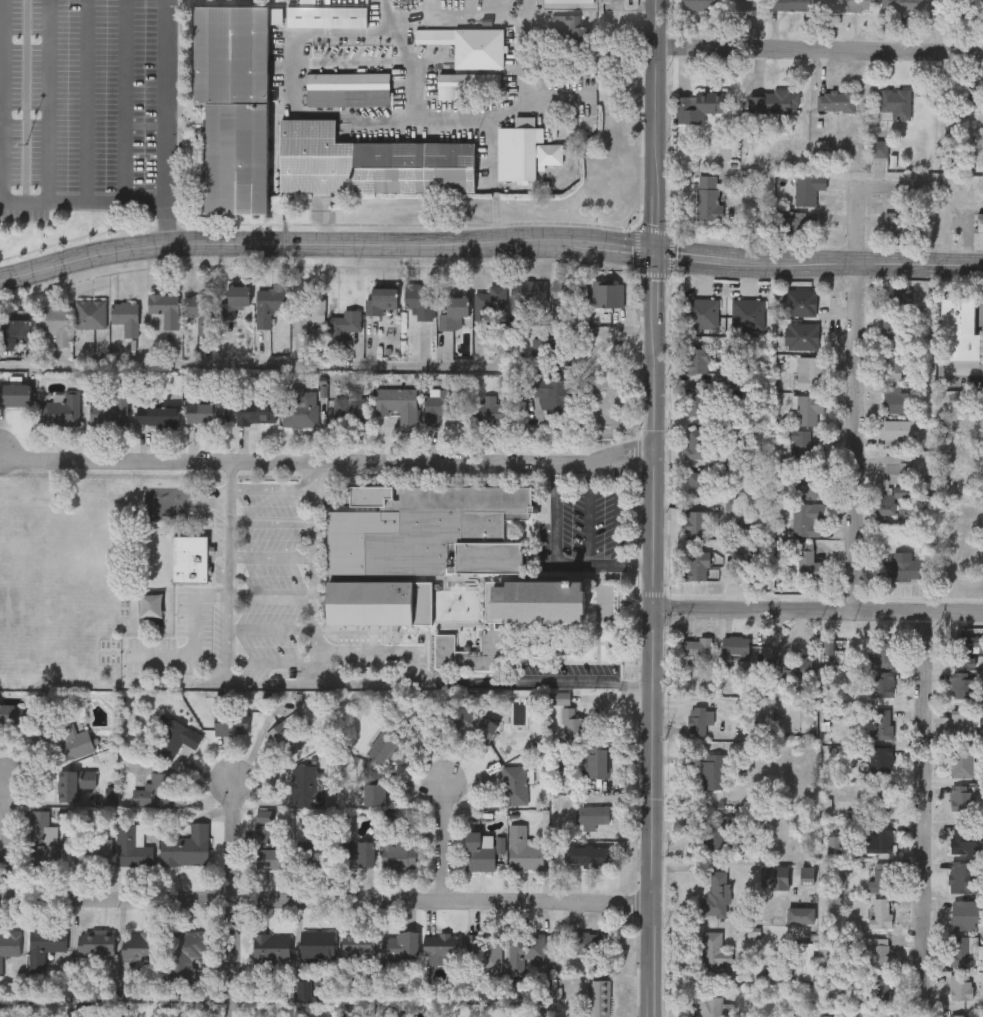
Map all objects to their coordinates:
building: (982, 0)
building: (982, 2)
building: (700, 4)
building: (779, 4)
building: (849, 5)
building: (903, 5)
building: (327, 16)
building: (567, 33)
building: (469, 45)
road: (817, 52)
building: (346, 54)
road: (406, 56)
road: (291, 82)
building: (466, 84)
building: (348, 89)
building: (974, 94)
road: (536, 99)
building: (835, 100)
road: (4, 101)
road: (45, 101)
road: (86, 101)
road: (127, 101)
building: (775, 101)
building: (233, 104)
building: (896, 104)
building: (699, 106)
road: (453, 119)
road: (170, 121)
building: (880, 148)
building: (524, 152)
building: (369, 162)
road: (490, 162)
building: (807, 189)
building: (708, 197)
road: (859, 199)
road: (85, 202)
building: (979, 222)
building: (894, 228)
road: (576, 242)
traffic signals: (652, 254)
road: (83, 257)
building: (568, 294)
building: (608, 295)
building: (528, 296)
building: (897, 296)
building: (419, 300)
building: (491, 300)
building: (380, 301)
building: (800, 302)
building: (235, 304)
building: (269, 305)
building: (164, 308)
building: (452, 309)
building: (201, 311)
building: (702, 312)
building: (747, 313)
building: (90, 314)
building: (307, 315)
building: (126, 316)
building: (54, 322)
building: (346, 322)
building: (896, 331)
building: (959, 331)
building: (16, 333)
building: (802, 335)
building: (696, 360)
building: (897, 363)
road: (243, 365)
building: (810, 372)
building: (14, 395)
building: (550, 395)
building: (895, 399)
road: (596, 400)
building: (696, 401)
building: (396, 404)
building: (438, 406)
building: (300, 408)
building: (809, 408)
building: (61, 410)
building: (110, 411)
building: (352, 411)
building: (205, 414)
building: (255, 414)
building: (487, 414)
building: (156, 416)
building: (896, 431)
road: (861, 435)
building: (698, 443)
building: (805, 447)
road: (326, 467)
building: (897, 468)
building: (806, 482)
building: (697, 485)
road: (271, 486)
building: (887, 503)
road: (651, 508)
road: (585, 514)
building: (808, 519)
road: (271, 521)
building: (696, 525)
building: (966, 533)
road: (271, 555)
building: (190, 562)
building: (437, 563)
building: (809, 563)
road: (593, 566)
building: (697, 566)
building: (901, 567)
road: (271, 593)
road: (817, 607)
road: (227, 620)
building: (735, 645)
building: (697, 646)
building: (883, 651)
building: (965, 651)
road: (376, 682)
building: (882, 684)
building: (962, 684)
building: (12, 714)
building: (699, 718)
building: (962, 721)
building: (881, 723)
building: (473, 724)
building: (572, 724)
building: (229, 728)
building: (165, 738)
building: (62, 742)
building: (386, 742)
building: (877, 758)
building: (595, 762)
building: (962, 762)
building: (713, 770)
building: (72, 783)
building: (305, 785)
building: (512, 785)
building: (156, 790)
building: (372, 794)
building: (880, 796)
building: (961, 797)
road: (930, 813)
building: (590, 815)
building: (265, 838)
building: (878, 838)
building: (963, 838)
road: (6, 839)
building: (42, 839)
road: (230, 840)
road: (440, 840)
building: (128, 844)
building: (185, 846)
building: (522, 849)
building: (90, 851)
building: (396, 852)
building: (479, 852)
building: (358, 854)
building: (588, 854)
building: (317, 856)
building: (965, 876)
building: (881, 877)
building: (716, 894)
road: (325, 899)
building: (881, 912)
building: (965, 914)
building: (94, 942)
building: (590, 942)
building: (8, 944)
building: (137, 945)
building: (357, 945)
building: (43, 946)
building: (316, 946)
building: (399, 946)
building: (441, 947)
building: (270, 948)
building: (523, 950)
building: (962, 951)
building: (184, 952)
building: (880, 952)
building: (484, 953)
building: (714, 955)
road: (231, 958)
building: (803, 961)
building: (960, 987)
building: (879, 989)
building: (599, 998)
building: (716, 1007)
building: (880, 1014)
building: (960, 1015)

-- -- --

EXERCISE DESCRIPTION -
From the first line to the last, repeat the records exactly. Leave out the pictures.

FINISHED TASK -
Map all objects to their coordinates:
building: (982, 0)
building: (982, 2)
building: (700, 4)
building: (779, 4)
building: (849, 5)
building: (903, 5)
building: (327, 16)
building: (567, 33)
building: (469, 45)
road: (817, 52)
building: (346, 54)
road: (406, 56)
road: (291, 82)
building: (466, 84)
building: (348, 89)
building: (974, 94)
road: (536, 99)
building: (835, 100)
road: (4, 101)
road: (45, 101)
road: (86, 101)
road: (127, 101)
building: (775, 101)
building: (233, 104)
building: (896, 104)
building: (699, 106)
road: (453, 119)
road: (170, 121)
building: (880, 148)
building: (524, 152)
building: (369, 162)
road: (490, 162)
building: (807, 189)
building: (708, 197)
road: (859, 199)
road: (85, 202)
building: (979, 222)
building: (894, 228)
road: (576, 242)
traffic signals: (652, 254)
road: (83, 257)
building: (568, 294)
building: (608, 295)
building: (528, 296)
building: (897, 296)
building: (419, 300)
building: (491, 300)
building: (380, 301)
building: (800, 302)
building: (235, 304)
building: (269, 305)
building: (164, 308)
building: (452, 309)
building: (201, 311)
building: (702, 312)
building: (747, 313)
building: (90, 314)
building: (307, 315)
building: (126, 316)
building: (54, 322)
building: (346, 322)
building: (896, 331)
building: (959, 331)
building: (16, 333)
building: (802, 335)
building: (696, 360)
building: (897, 363)
road: (243, 365)
building: (810, 372)
building: (14, 395)
building: (550, 395)
building: (895, 399)
road: (596, 400)
building: (696, 401)
building: (396, 404)
building: (438, 406)
building: (300, 408)
building: (809, 408)
building: (61, 410)
building: (110, 411)
building: (352, 411)
building: (205, 414)
building: (255, 414)
building: (487, 414)
building: (156, 416)
building: (896, 431)
road: (861, 435)
building: (698, 443)
building: (805, 447)
road: (326, 467)
building: (897, 468)
building: (806, 482)
building: (697, 485)
road: (271, 486)
building: (887, 503)
road: (651, 508)
road: (585, 514)
building: (808, 519)
road: (271, 521)
building: (696, 525)
building: (966, 533)
road: (271, 555)
building: (190, 562)
building: (437, 563)
building: (809, 563)
road: (593, 566)
building: (697, 566)
building: (901, 567)
road: (271, 593)
road: (817, 607)
road: (227, 620)
building: (735, 645)
building: (697, 646)
building: (883, 651)
building: (965, 651)
road: (376, 682)
building: (882, 684)
building: (962, 684)
building: (12, 714)
building: (699, 718)
building: (962, 721)
building: (881, 723)
building: (473, 724)
building: (572, 724)
building: (229, 728)
building: (165, 738)
building: (62, 742)
building: (386, 742)
building: (877, 758)
building: (595, 762)
building: (962, 762)
building: (713, 770)
building: (72, 783)
building: (305, 785)
building: (512, 785)
building: (156, 790)
building: (372, 794)
building: (880, 796)
building: (961, 797)
road: (930, 813)
building: (590, 815)
building: (265, 838)
building: (878, 838)
building: (963, 838)
road: (6, 839)
building: (42, 839)
road: (230, 840)
road: (440, 840)
building: (128, 844)
building: (185, 846)
building: (522, 849)
building: (90, 851)
building: (396, 852)
building: (479, 852)
building: (358, 854)
building: (588, 854)
building: (317, 856)
building: (965, 876)
building: (881, 877)
building: (716, 894)
road: (325, 899)
building: (881, 912)
building: (965, 914)
building: (94, 942)
building: (590, 942)
building: (8, 944)
building: (137, 945)
building: (357, 945)
building: (43, 946)
building: (316, 946)
building: (399, 946)
building: (441, 947)
building: (270, 948)
building: (523, 950)
building: (962, 951)
building: (184, 952)
building: (880, 952)
building: (484, 953)
building: (714, 955)
road: (231, 958)
building: (803, 961)
building: (960, 987)
building: (879, 989)
building: (599, 998)
building: (716, 1007)
building: (880, 1014)
building: (960, 1015)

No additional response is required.